** Records shown follows **

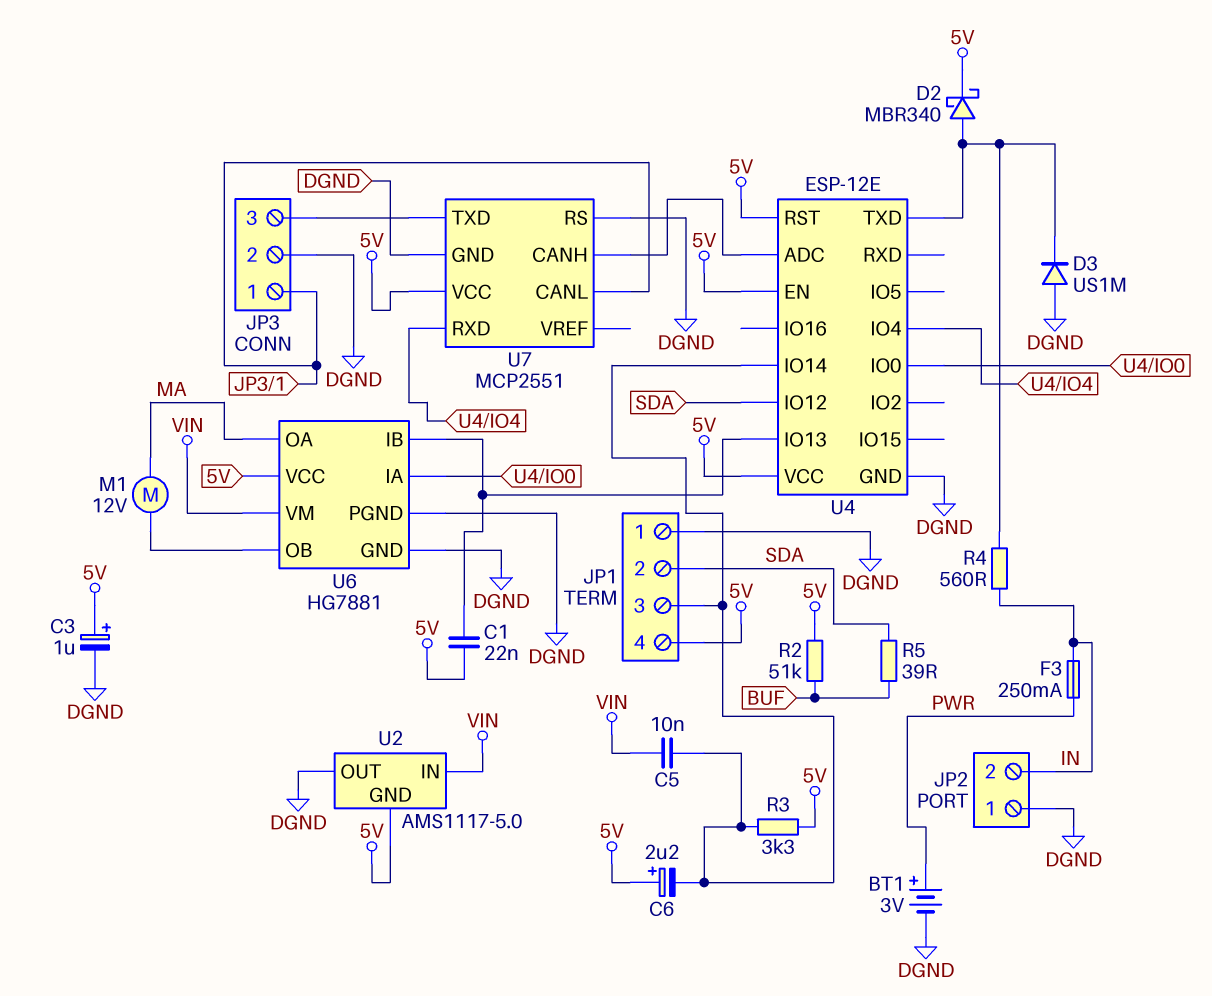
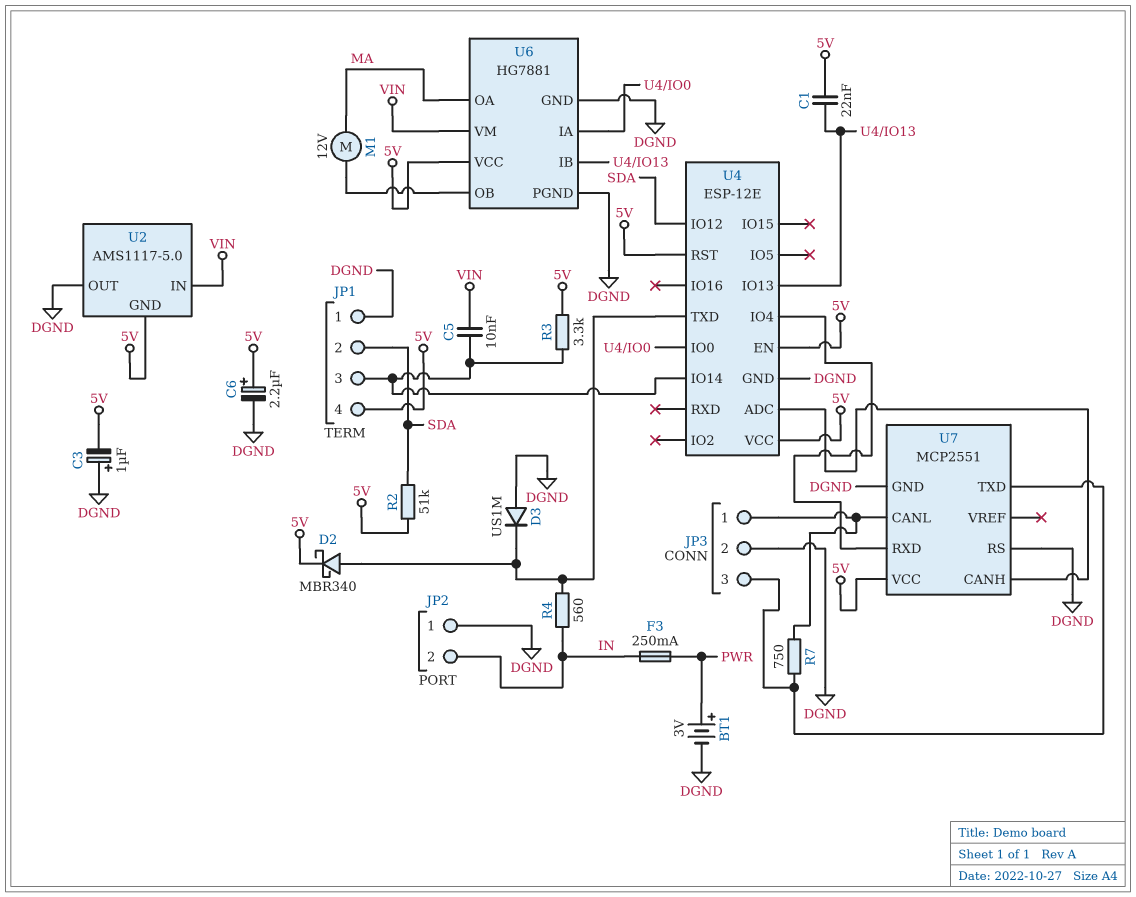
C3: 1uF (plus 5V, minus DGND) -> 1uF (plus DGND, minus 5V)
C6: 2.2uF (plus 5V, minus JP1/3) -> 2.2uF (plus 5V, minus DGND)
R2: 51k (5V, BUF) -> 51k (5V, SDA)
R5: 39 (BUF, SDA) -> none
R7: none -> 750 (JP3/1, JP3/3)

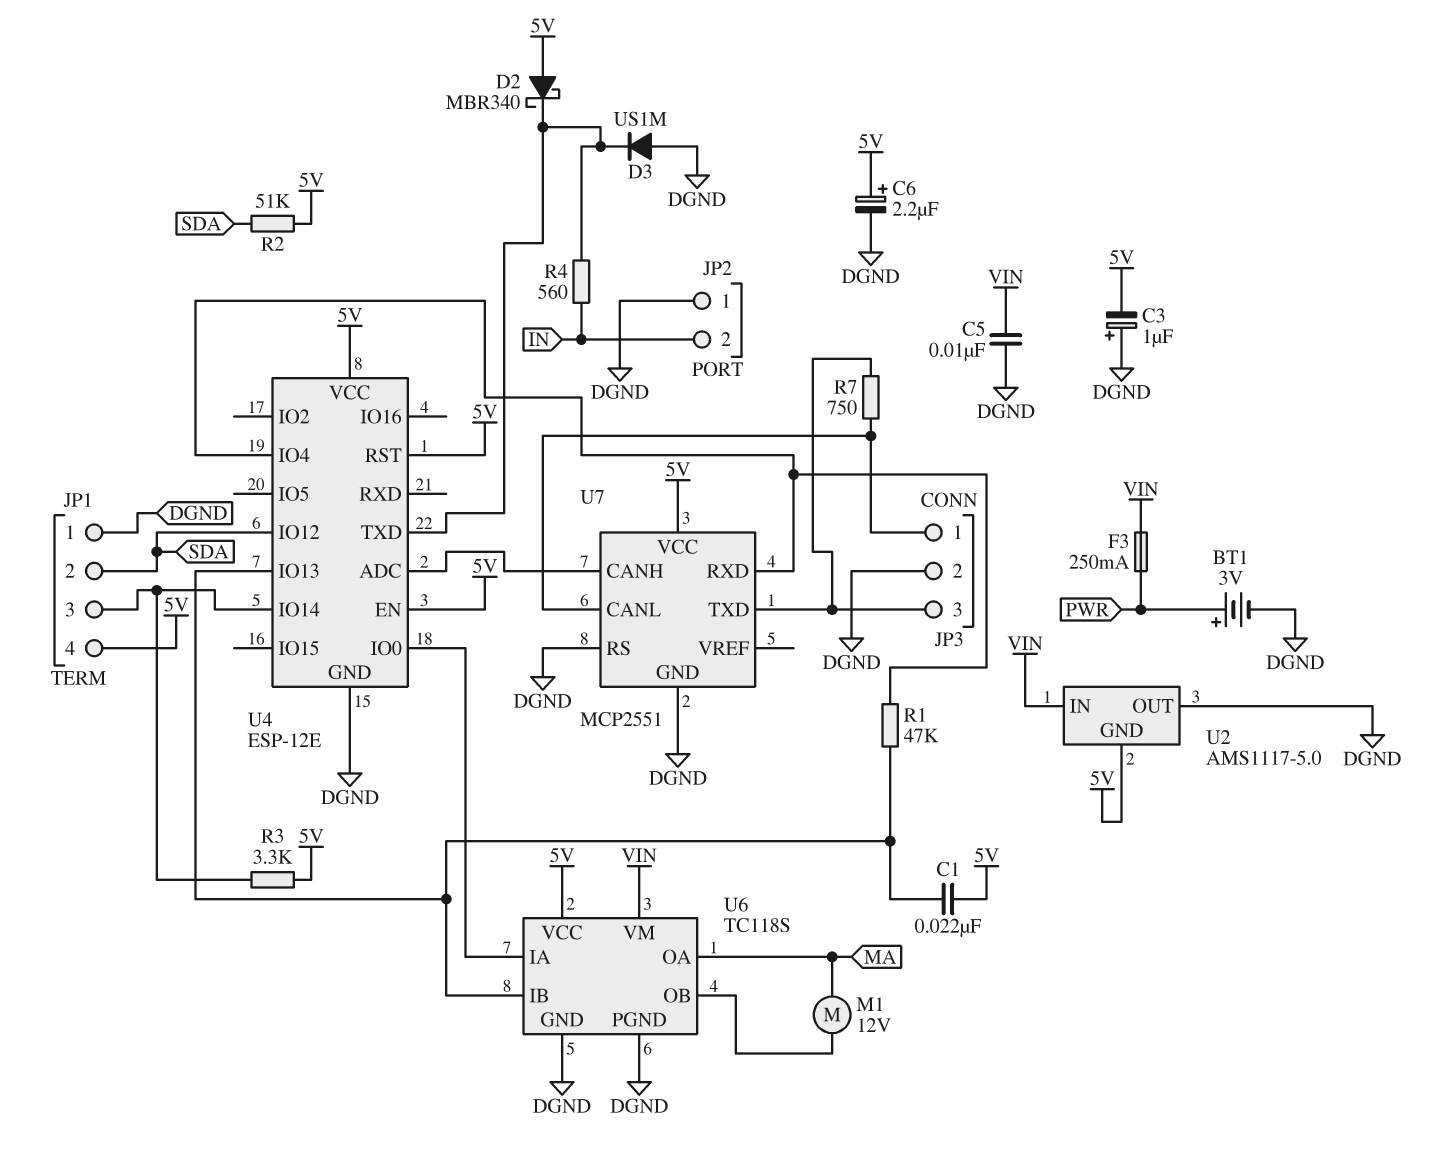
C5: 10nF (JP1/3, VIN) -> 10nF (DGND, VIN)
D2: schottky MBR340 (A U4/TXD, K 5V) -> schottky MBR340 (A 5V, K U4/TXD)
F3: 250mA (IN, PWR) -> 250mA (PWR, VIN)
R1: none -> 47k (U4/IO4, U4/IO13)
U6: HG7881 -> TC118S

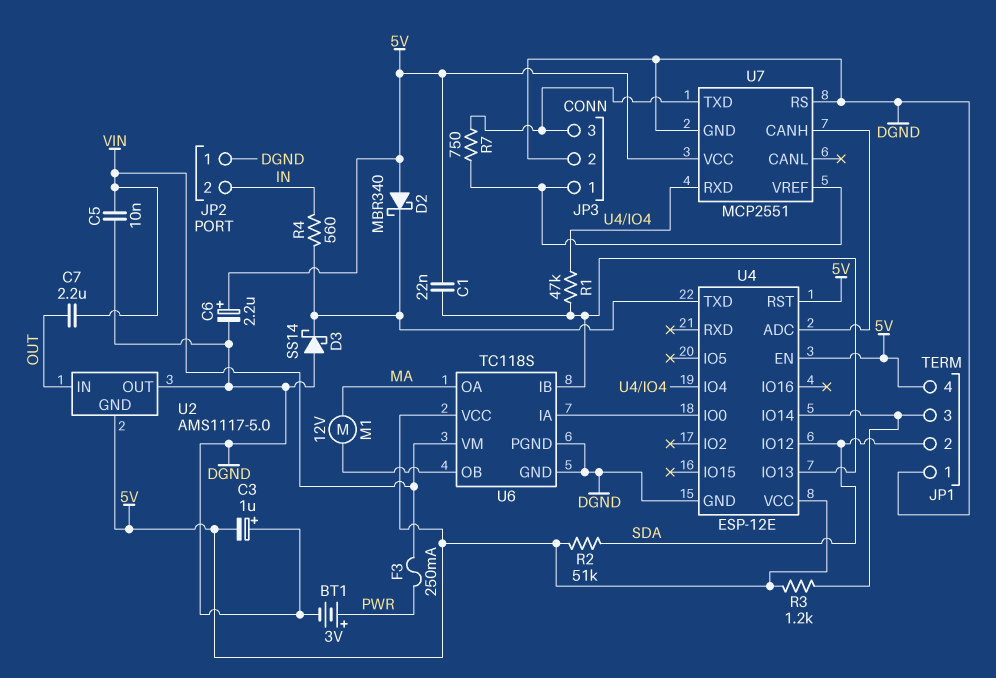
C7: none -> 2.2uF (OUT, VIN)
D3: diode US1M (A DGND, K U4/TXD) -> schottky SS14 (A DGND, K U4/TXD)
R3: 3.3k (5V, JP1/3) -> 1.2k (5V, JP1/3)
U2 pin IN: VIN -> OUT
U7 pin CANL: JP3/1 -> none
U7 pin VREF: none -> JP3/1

** End of Records shown **

-- Exercise description --
Where the line containing "U6: HG7881 -> TC118S" appears above, start there and set down each line exactly through the last line of the data; leave out every picture.

-- Expected answer --
U6: HG7881 -> TC118S

C7: none -> 2.2uF (OUT, VIN)
D3: diode US1M (A DGND, K U4/TXD) -> schottky SS14 (A DGND, K U4/TXD)
R3: 3.3k (5V, JP1/3) -> 1.2k (5V, JP1/3)
U2 pin IN: VIN -> OUT
U7 pin CANL: JP3/1 -> none
U7 pin VREF: none -> JP3/1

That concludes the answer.